§ Work to complete:
Using the entries below, transcribe exactly the line containing "turquoise soap dispenser: 4 -> 2" and each line that follows it to the end.

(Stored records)
━━━━━━

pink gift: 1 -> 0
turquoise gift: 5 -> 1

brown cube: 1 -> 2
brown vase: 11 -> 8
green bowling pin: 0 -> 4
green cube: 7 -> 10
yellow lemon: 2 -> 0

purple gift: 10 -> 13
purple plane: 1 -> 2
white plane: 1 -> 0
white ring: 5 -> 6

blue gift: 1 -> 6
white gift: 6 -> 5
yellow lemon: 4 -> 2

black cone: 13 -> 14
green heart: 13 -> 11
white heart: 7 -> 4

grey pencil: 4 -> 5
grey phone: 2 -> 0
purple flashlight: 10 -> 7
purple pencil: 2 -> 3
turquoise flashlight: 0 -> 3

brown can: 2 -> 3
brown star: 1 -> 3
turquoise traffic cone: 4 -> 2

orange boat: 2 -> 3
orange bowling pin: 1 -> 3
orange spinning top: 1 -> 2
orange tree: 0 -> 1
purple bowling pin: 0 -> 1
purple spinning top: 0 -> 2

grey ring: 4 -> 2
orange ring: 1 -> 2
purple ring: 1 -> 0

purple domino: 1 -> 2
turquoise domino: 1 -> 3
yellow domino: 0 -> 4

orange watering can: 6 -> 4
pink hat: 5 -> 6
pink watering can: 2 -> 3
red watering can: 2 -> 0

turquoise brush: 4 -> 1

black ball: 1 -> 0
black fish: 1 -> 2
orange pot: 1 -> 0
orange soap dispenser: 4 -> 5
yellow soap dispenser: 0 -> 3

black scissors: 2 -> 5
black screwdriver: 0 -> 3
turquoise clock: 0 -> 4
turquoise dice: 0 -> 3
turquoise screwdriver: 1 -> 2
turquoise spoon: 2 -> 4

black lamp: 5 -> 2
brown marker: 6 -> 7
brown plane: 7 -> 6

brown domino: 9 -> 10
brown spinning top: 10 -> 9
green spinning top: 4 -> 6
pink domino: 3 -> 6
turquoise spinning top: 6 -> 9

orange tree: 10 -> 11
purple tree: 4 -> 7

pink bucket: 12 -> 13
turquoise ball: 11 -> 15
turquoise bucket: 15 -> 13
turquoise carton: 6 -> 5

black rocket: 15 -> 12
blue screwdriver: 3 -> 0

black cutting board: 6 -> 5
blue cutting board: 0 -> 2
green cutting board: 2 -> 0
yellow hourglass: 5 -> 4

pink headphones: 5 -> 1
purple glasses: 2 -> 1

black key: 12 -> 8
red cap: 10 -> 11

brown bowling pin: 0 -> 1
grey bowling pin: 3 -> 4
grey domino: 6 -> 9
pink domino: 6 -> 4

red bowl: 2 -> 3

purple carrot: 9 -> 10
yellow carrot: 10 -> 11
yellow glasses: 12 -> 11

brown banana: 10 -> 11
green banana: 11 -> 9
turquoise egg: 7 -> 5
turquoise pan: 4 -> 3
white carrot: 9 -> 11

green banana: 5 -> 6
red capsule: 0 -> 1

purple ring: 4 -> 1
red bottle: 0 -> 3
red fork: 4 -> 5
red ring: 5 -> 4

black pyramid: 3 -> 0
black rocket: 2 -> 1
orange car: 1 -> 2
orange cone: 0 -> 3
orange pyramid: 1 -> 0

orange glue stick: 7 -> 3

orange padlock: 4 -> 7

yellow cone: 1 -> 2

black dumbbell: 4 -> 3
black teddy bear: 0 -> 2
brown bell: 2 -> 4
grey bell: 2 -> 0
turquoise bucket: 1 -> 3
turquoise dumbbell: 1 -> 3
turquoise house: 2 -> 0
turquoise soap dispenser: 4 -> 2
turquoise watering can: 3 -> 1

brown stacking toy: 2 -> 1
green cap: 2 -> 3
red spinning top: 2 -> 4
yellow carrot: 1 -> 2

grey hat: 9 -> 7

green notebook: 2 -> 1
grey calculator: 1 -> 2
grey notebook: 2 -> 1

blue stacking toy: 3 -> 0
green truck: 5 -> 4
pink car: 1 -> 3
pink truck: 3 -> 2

━━━━━━

§ Answer for the task:
turquoise soap dispenser: 4 -> 2
turquoise watering can: 3 -> 1

brown stacking toy: 2 -> 1
green cap: 2 -> 3
red spinning top: 2 -> 4
yellow carrot: 1 -> 2

grey hat: 9 -> 7

green notebook: 2 -> 1
grey calculator: 1 -> 2
grey notebook: 2 -> 1

blue stacking toy: 3 -> 0
green truck: 5 -> 4
pink car: 1 -> 3
pink truck: 3 -> 2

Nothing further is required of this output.